Across the listing, count the lines that include the string "none". Give nothing besides the number.

Given data section start

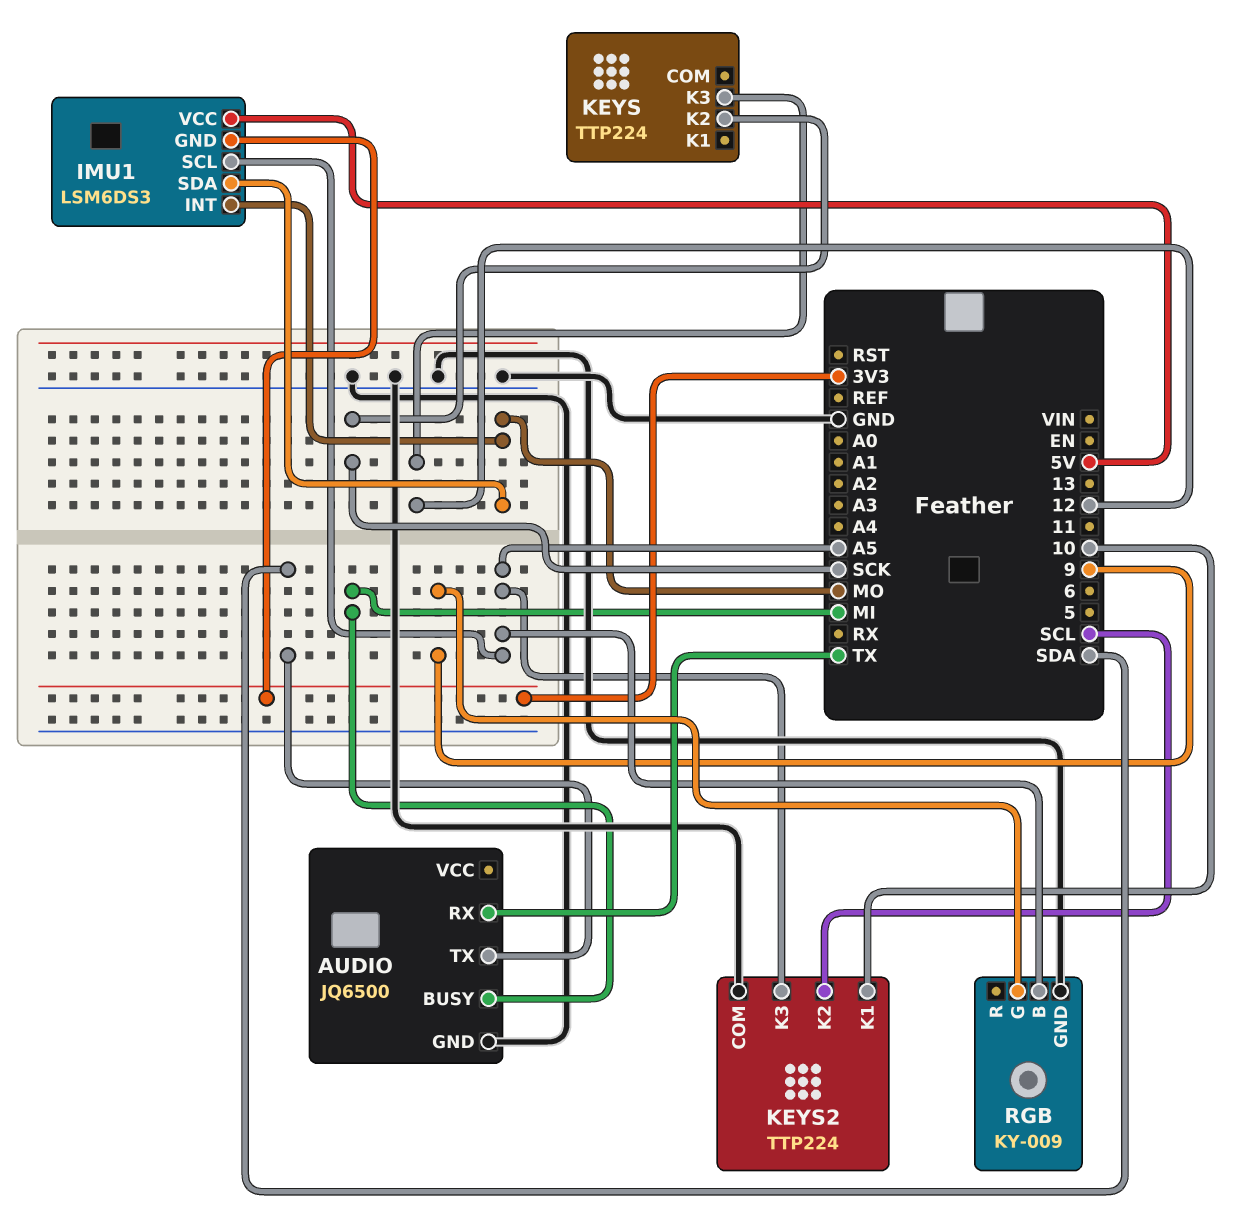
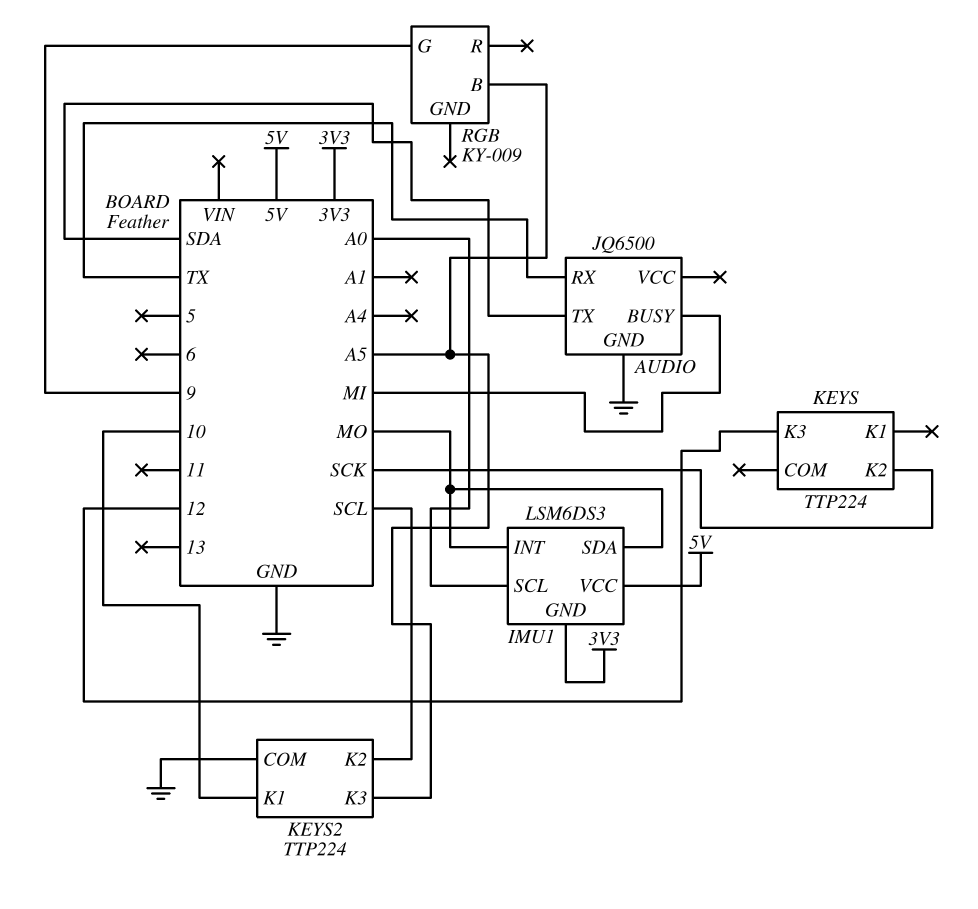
IMU1 pin SCL: A5 -> A0
RGB pin GND: GND -> none

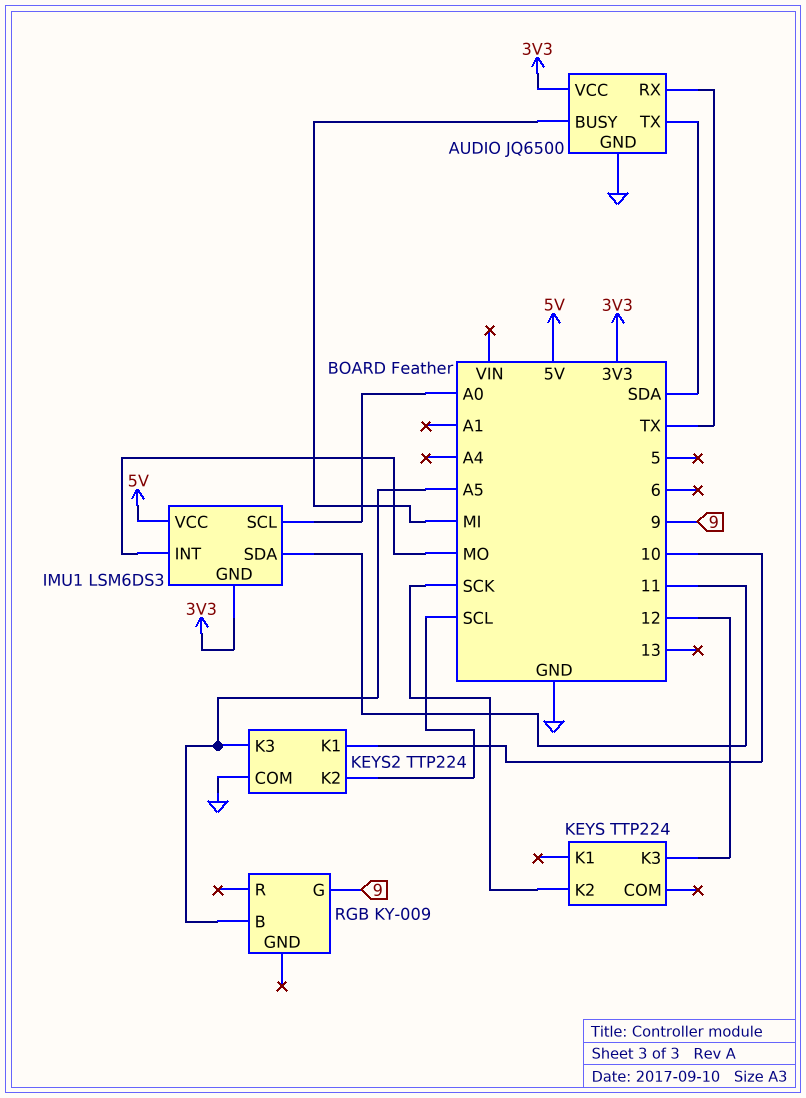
AUDIO pin VCC: none -> 3V3
IMU1 pin SDA: MO -> 11

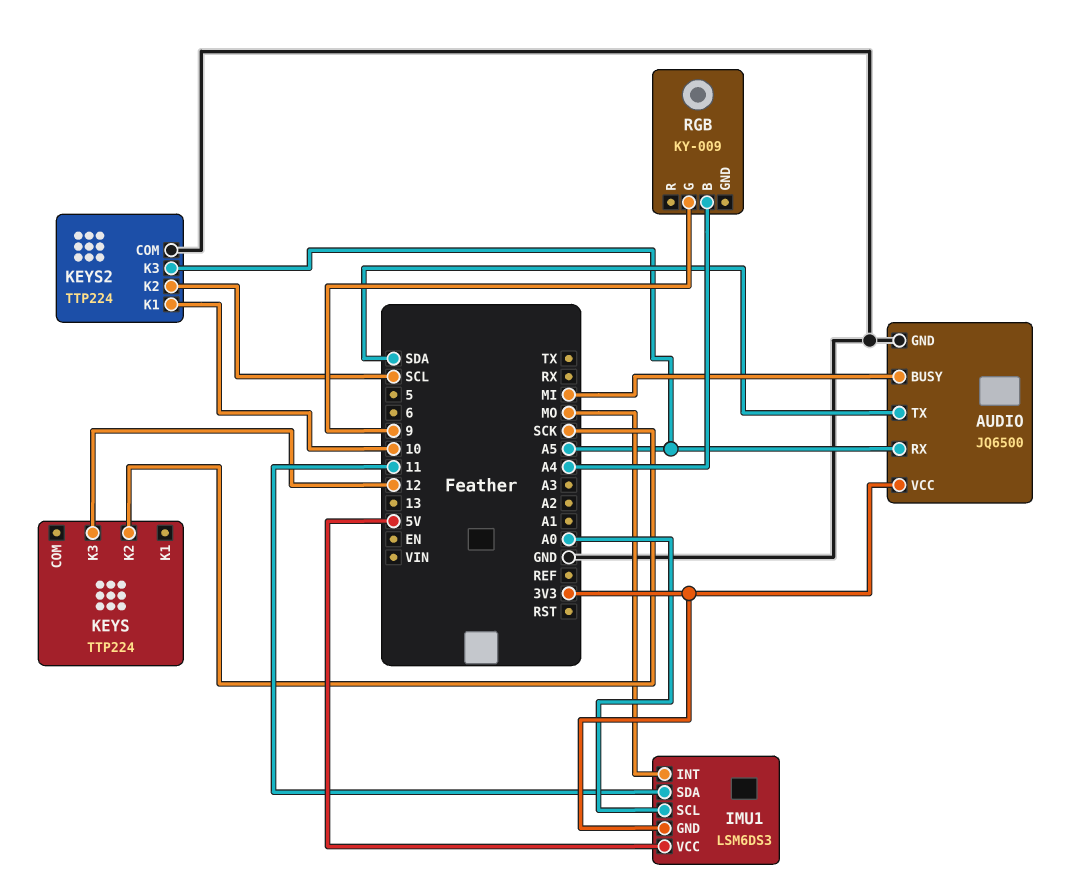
AUDIO pin RX: TX -> A5
RGB pin B: A5 -> A4

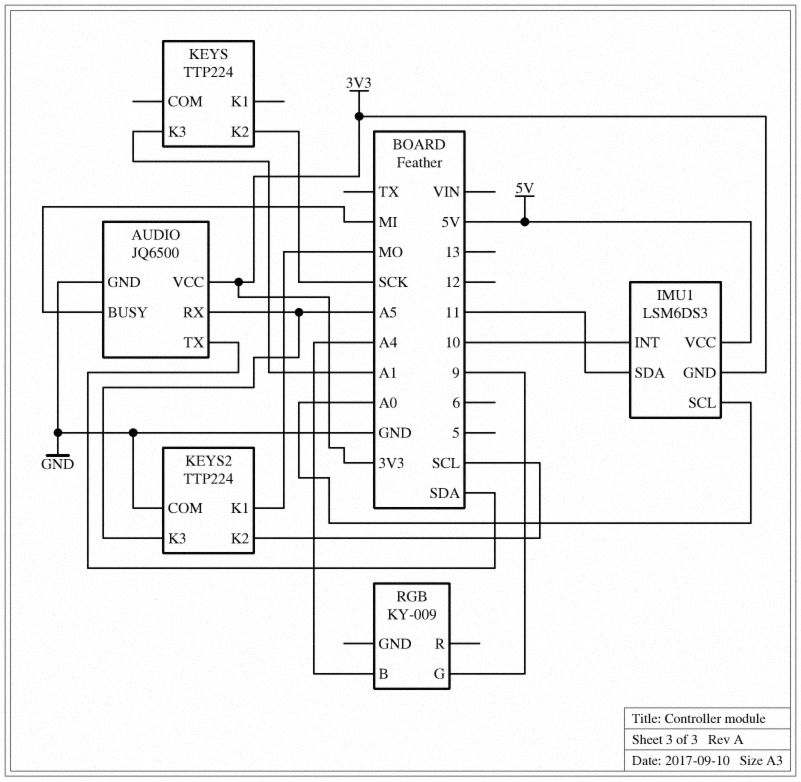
IMU1 pin INT: MO -> 10
KEYS pin K3: 12 -> A1
KEYS2 pin K1: 10 -> MO

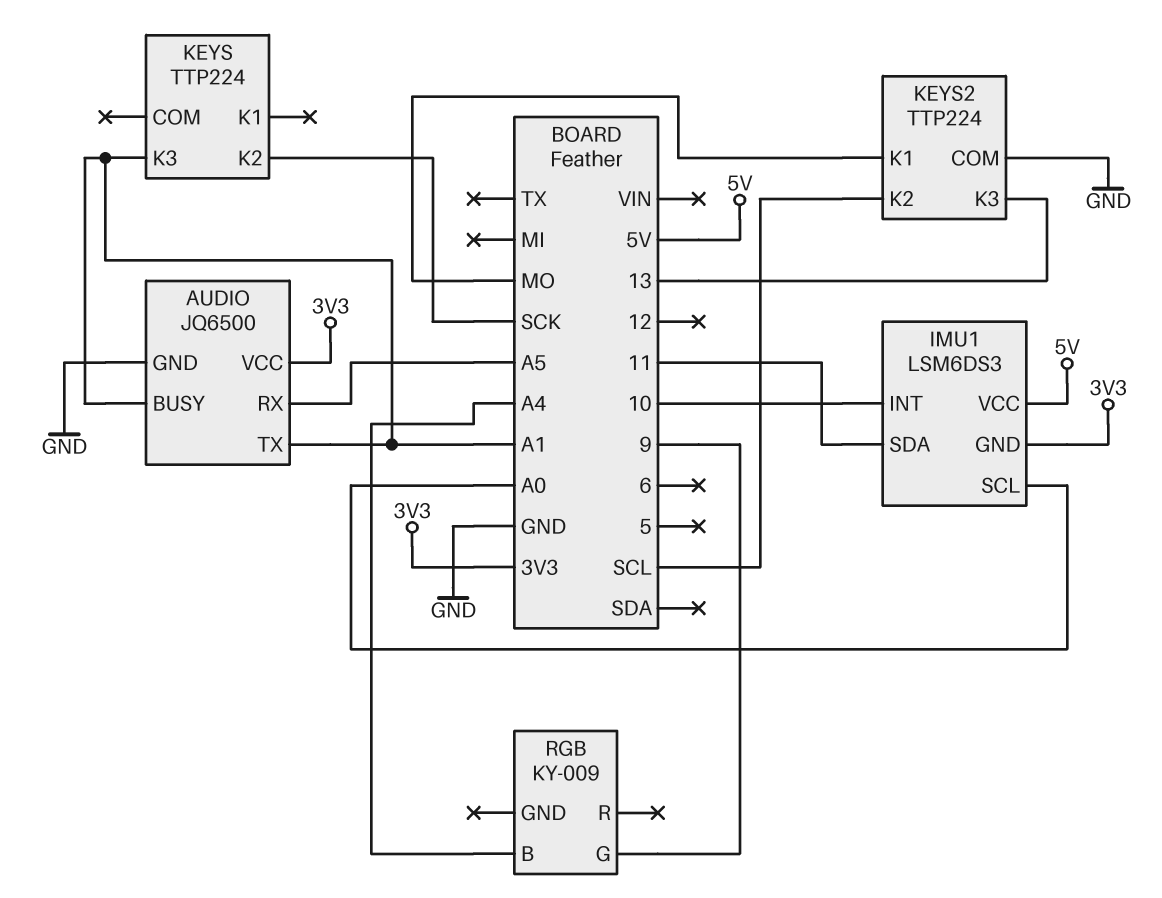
AUDIO pin BUSY: MI -> A1
AUDIO pin TX: SDA -> A1
KEYS2 pin K3: A5 -> 13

Given data section end

*Response to this exercise*. 2